■ RECORDS FOR THE EXERCISE
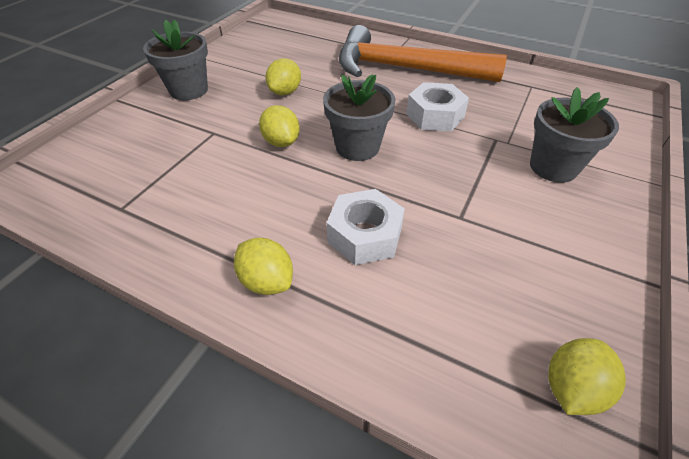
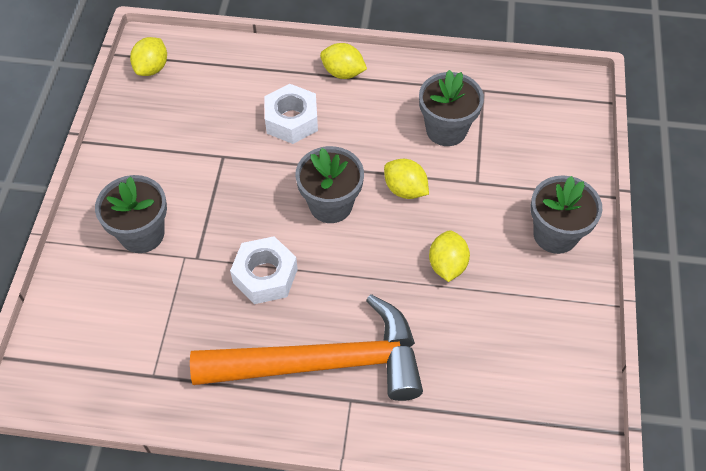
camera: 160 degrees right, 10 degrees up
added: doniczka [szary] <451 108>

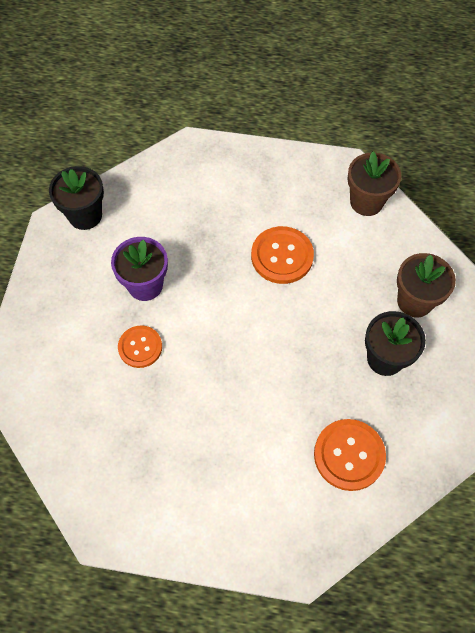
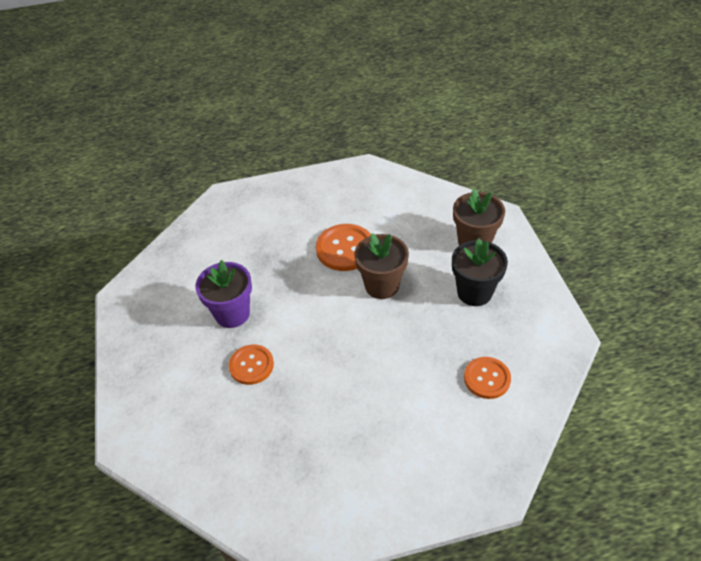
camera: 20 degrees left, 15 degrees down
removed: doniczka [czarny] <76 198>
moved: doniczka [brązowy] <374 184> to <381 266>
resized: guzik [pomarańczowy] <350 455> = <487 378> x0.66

---

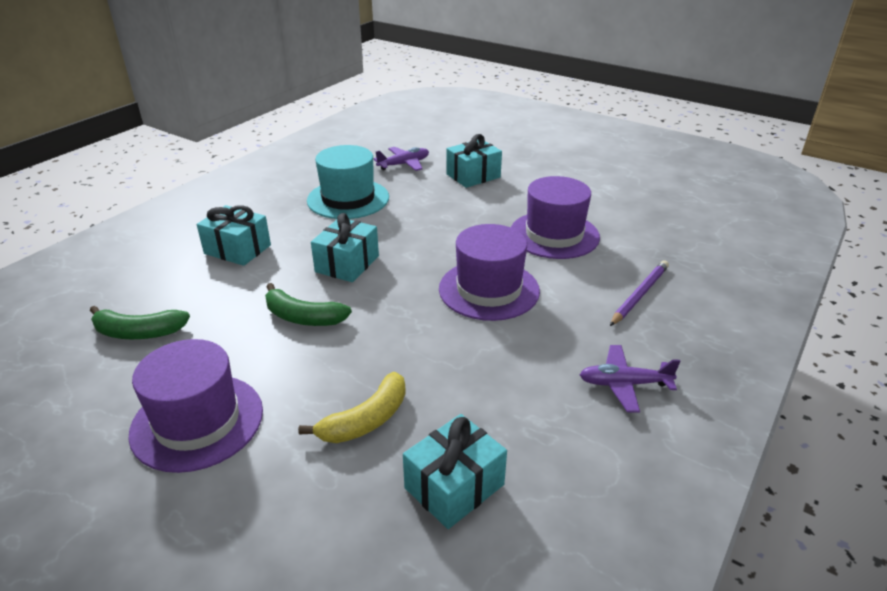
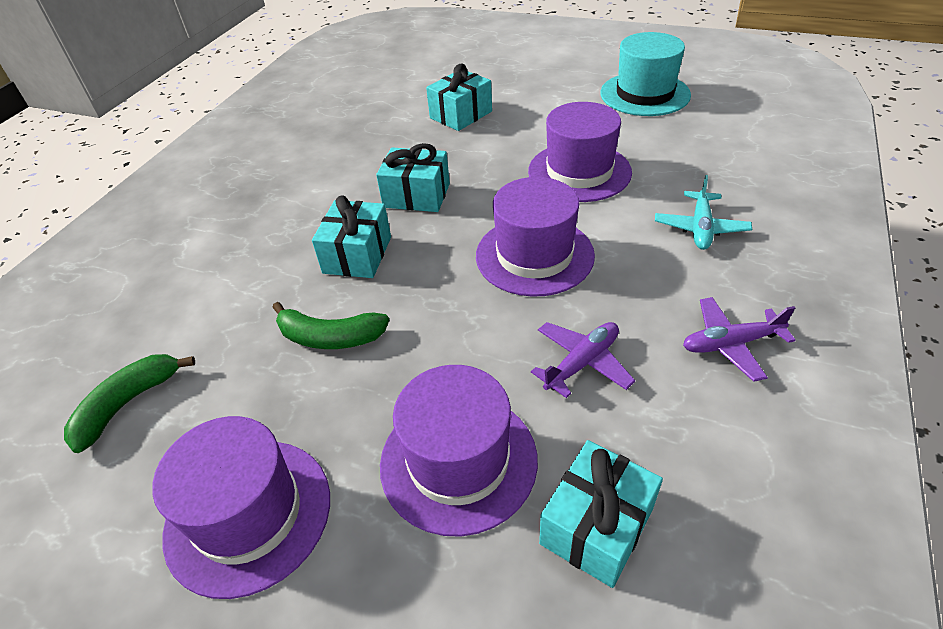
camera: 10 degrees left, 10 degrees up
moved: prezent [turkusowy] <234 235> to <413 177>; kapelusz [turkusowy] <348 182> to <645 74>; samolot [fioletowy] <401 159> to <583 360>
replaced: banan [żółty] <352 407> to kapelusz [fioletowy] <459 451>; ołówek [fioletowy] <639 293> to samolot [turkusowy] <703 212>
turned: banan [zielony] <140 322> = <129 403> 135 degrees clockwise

■ HOW TO COMPLETE THIS TASK
Filter the listing above, keeping only the lines with "left".

■ EXPECTED OUTPUT
camera: 20 degrees left, 15 degrees down
camera: 10 degrees left, 10 degrees up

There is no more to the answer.